**Given data**.
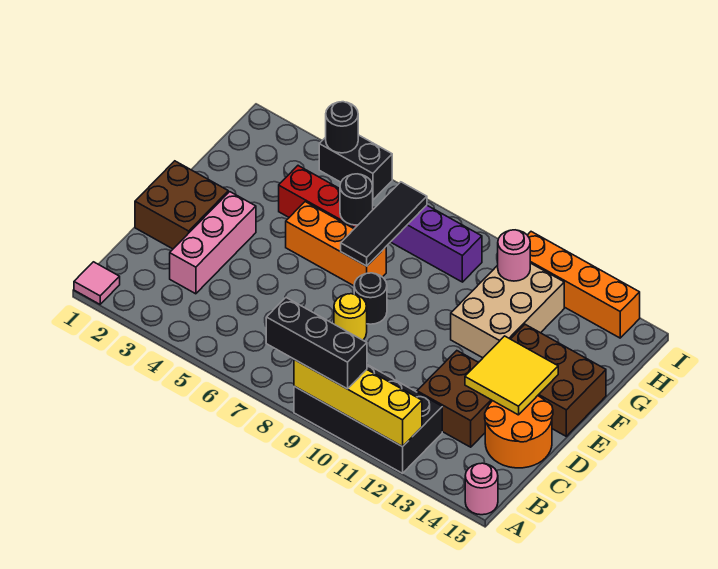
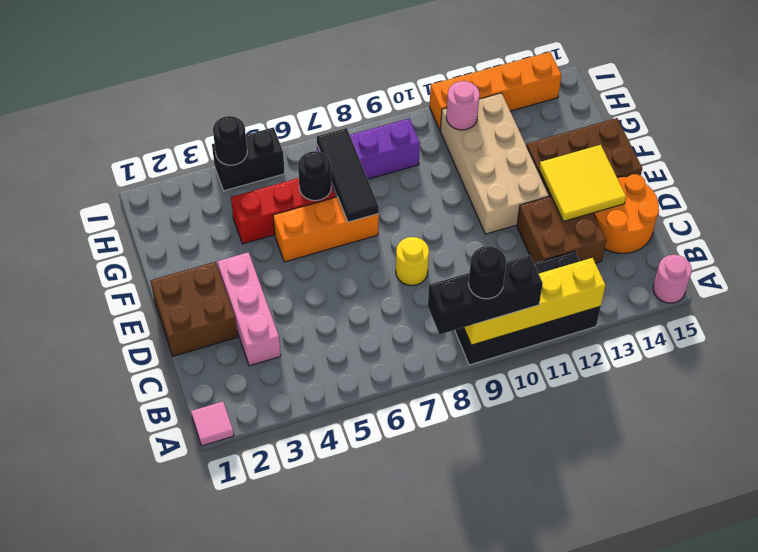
black round brick E8 level 1 -> black round brick A9 level 4
tan brick F11:H12 level 1 -> tan brick E11:H12 level 1

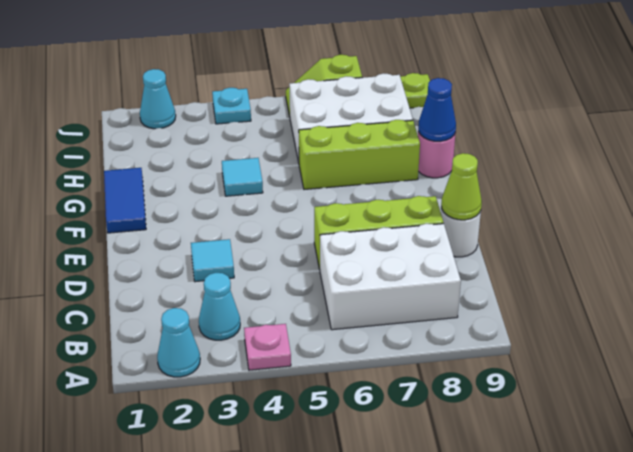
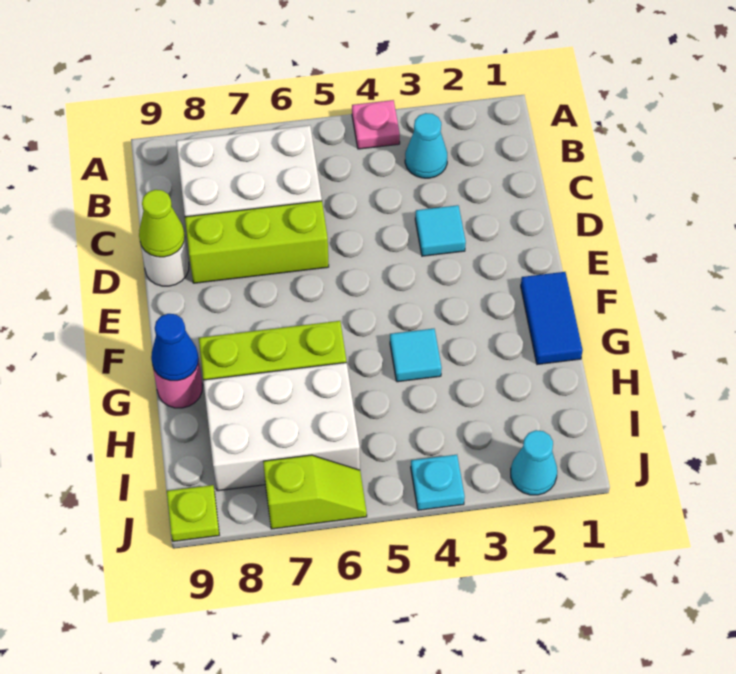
cyan cone A2 level 1 -> none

**Work required**. The expected answer consists solely of the lines from the one with "tan brick F11:H12" through the last line of the listing above, restated exactly, minus any pictures.

**Exercise output**.
tan brick F11:H12 level 1 -> tan brick E11:H12 level 1

cyan cone A2 level 1 -> none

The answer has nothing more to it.